* _Task statement_
Write out exactly, and only, the lines from the one containing "Q203: NPN BC547" through the last line of the listing below.

* _Records for processing_
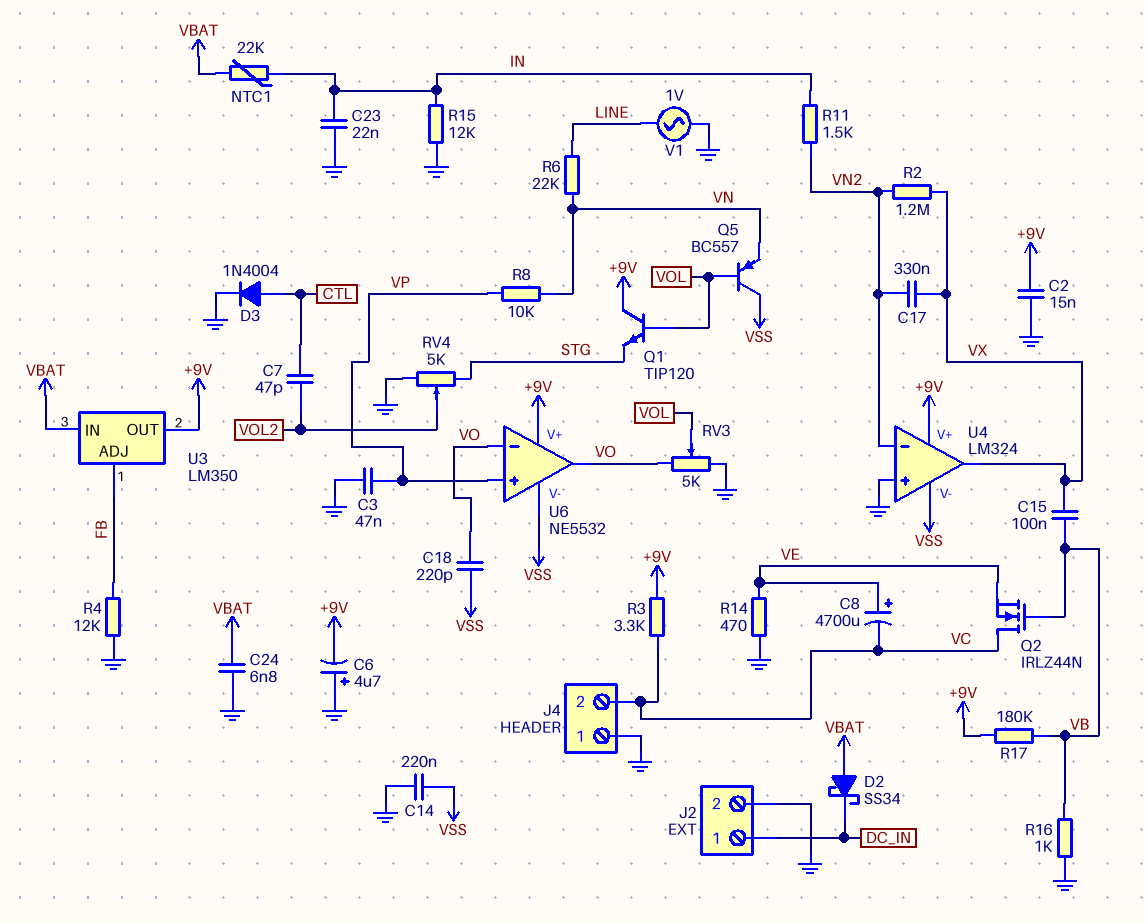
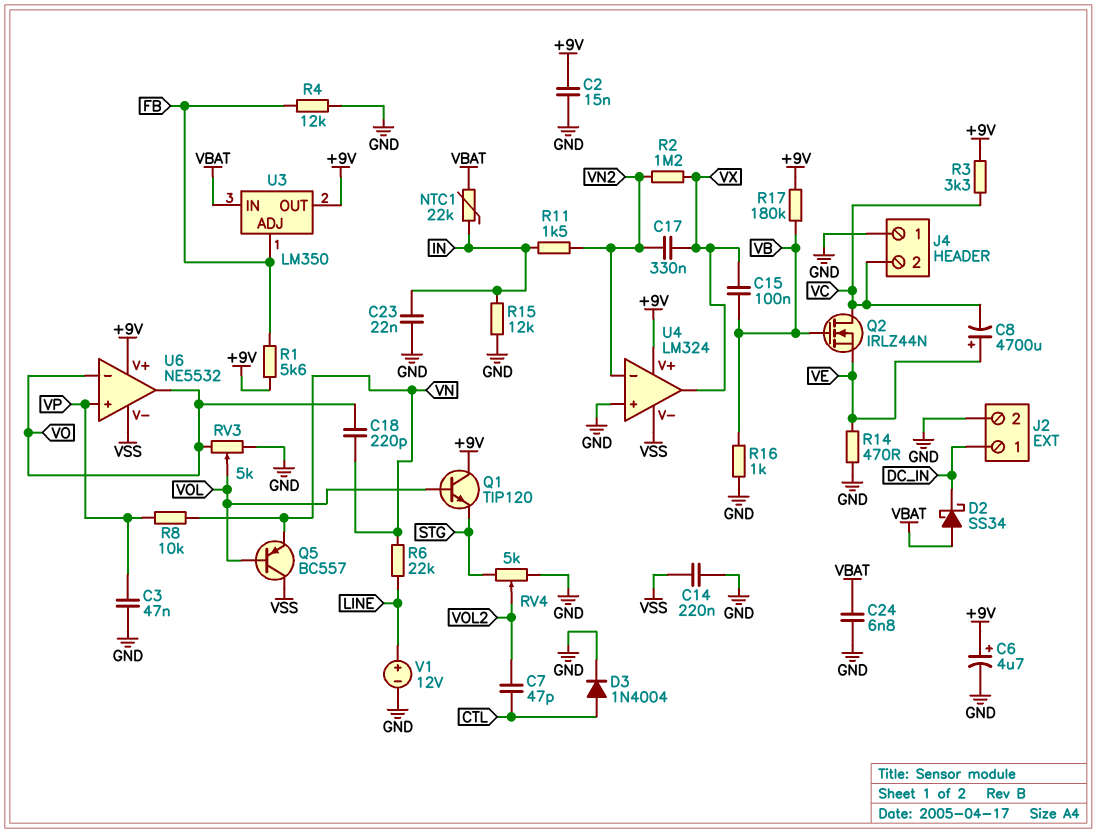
C6: 4.7uF (plus GND, minus +9V) -> 4.7uF (plus +9V, minus GND)
C18: 220pF (VO, VSS) -> 220pF (VN, VO)
R1: none -> 5.6k (+9V, FB)
V1: AC 1V (GND, LINE) -> 12V (plus LINE, minus GND)

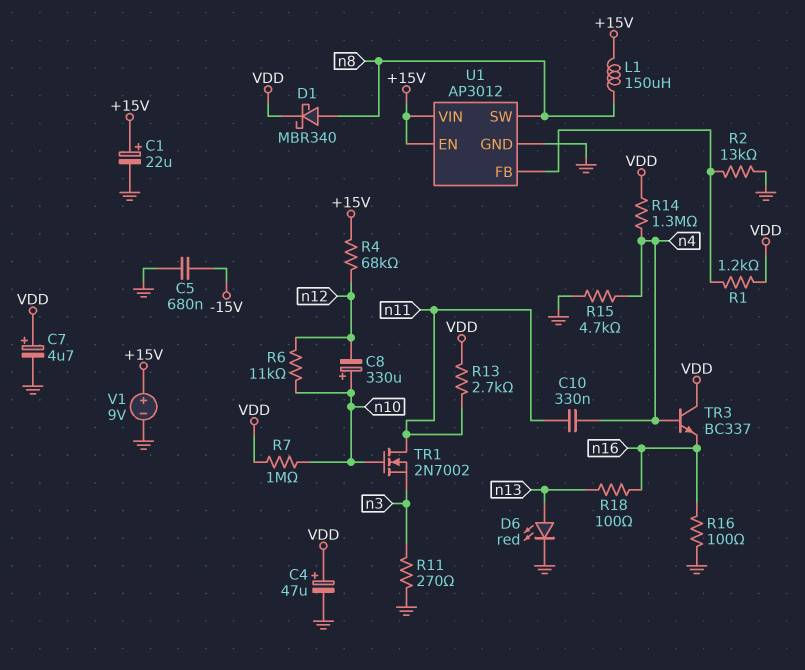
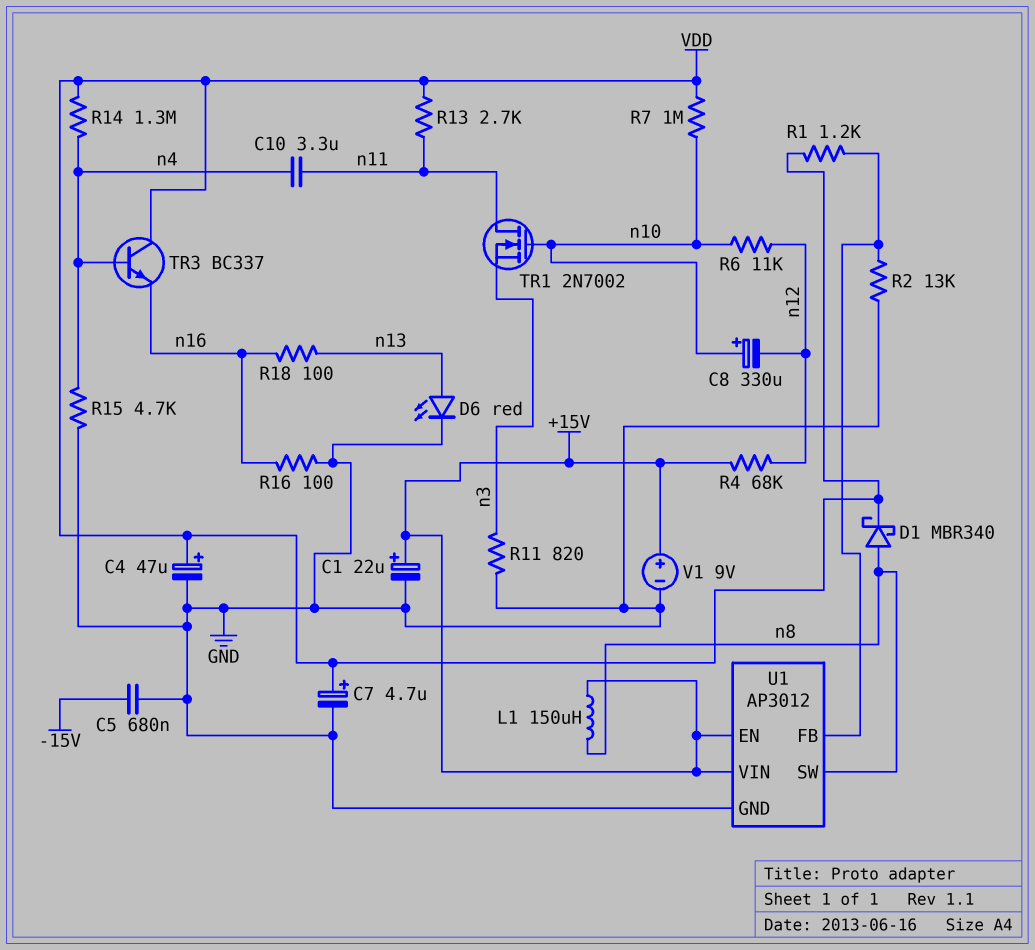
C10: 330nF (n4, n11) -> 3.3uF (n4, n11)
R11: 270 (GND, n3) -> 820 (GND, n3)

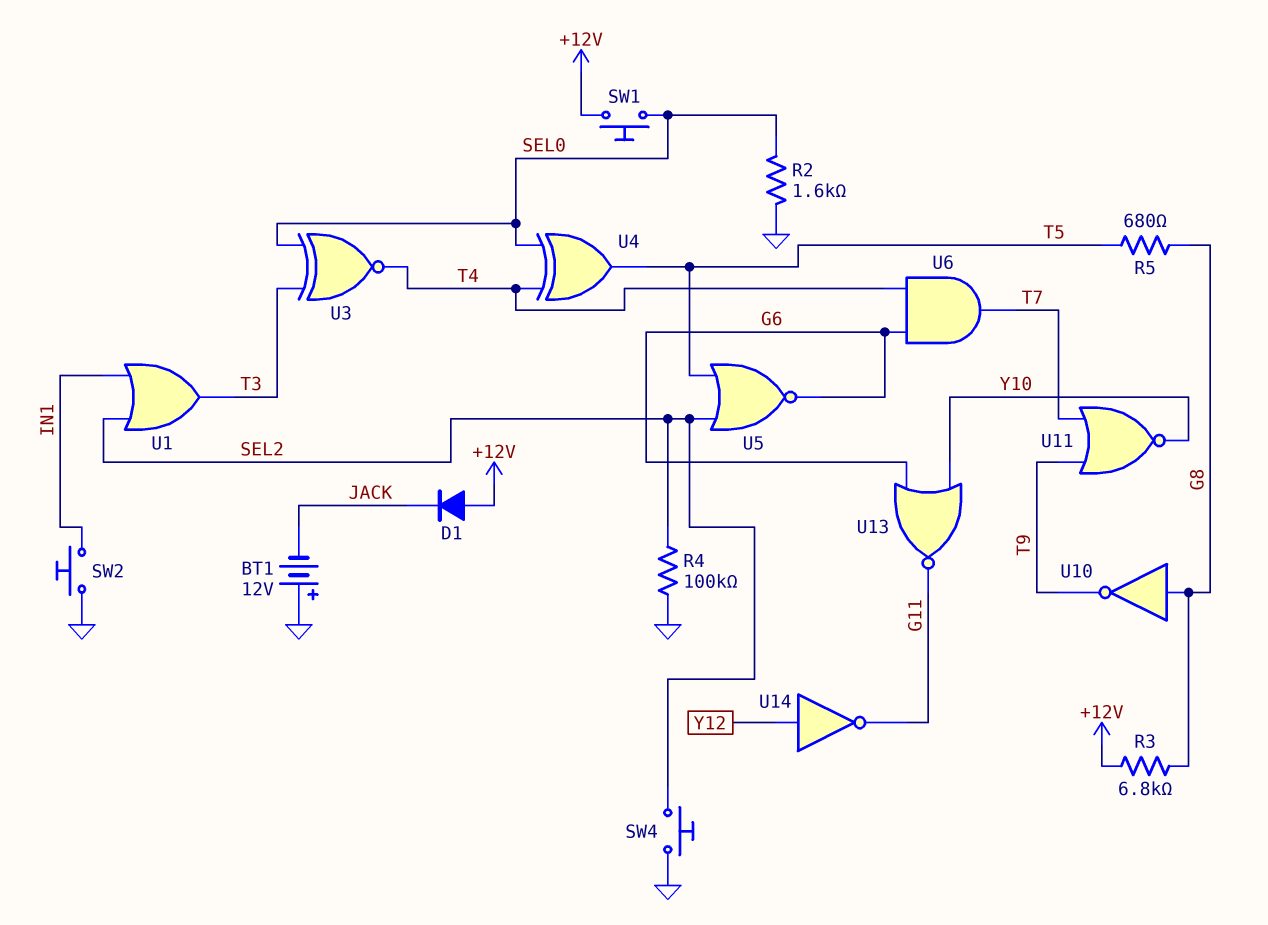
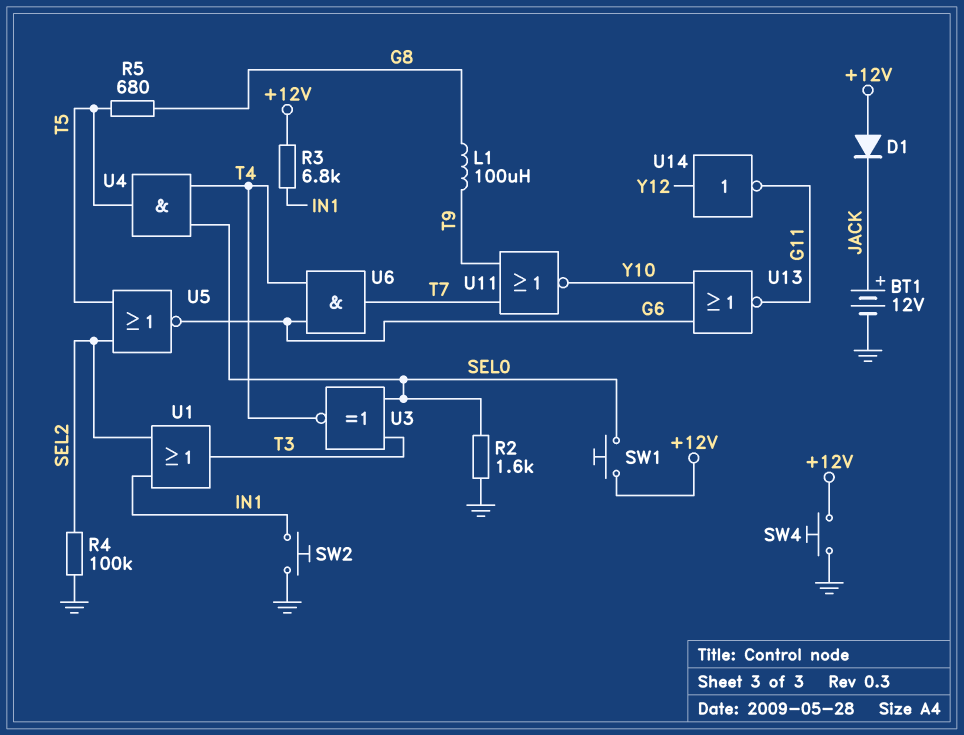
BT1: 12V (plus GND, minus JACK) -> 12V (plus JACK, minus GND)
L1: none -> 100uH (G8, T9)
R3: 6.8k (+12V, G8) -> 6.8k (+12V, IN1)
SW4: button (GND, SEL2) -> button (+12V, GND)
U4: XOR (in SEL0, in T4, out T5) -> AND (in SEL0, in T4, out T5)
U10: NOT (in G8, out T9) -> none

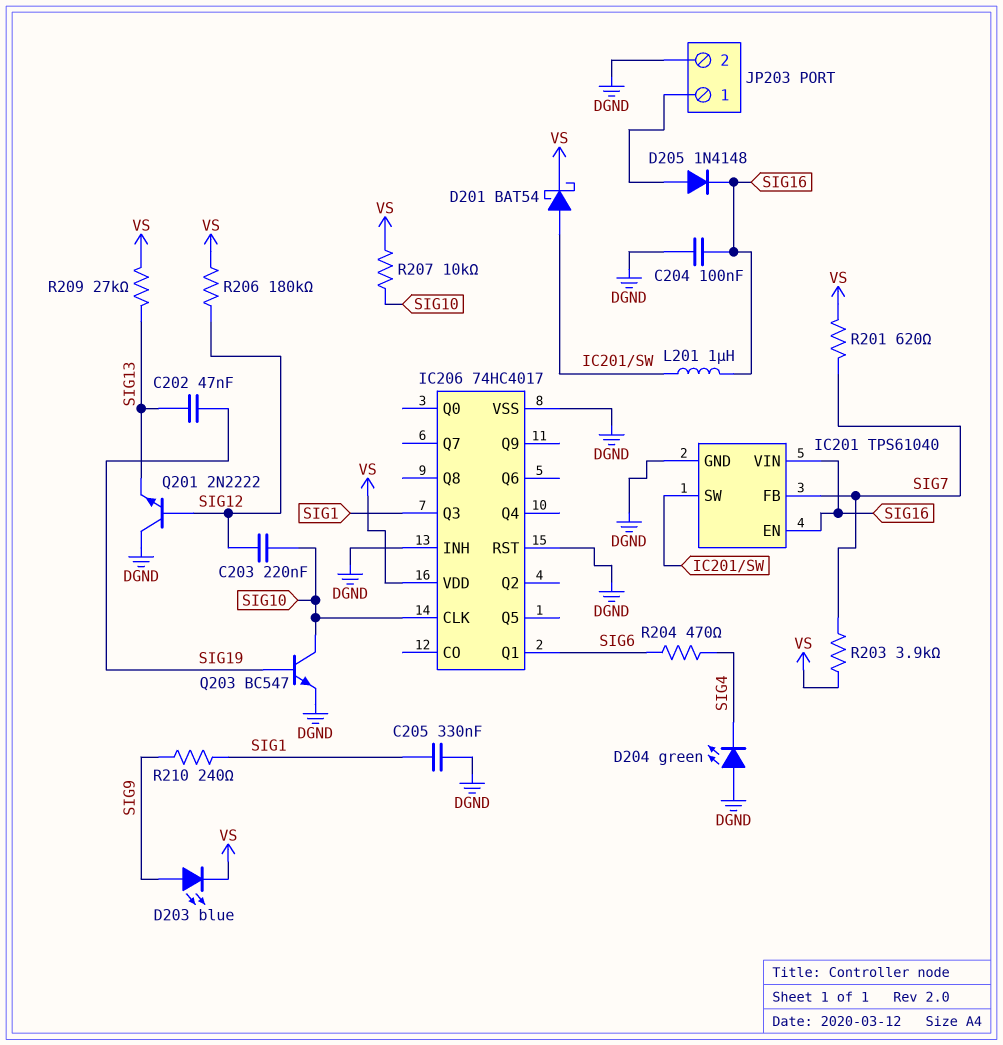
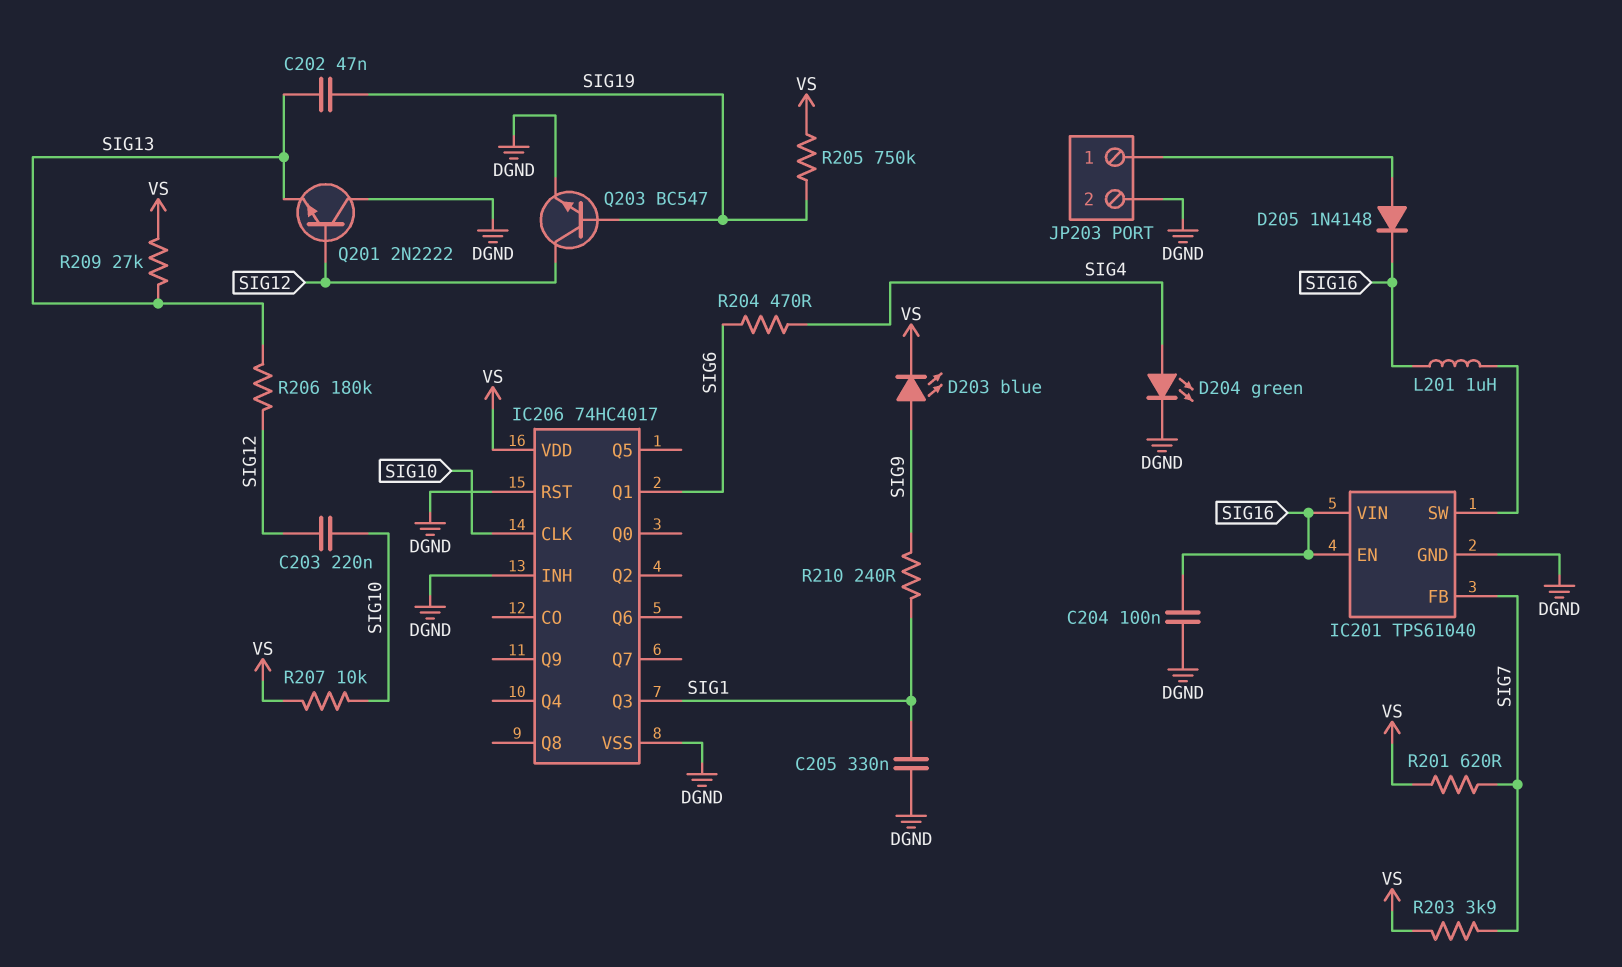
D201: schottky BAT54 (A IC201/SW, K VS) -> none
D204: LED green (A DGND, K SIG4) -> LED green (A SIG4, K DGND)
Q203: NPN BC547 (B SIG19, C SIG10, E DGND) -> NPN BC547 (B SIG19, C SIG12, E DGND)
R205: none -> 750k (SIG19, VS)
R206: 180k (SIG12, VS) -> 180k (SIG12, SIG13)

* _Answer to this problem_
Q203: NPN BC547 (B SIG19, C SIG10, E DGND) -> NPN BC547 (B SIG19, C SIG12, E DGND)
R205: none -> 750k (SIG19, VS)
R206: 180k (SIG12, VS) -> 180k (SIG12, SIG13)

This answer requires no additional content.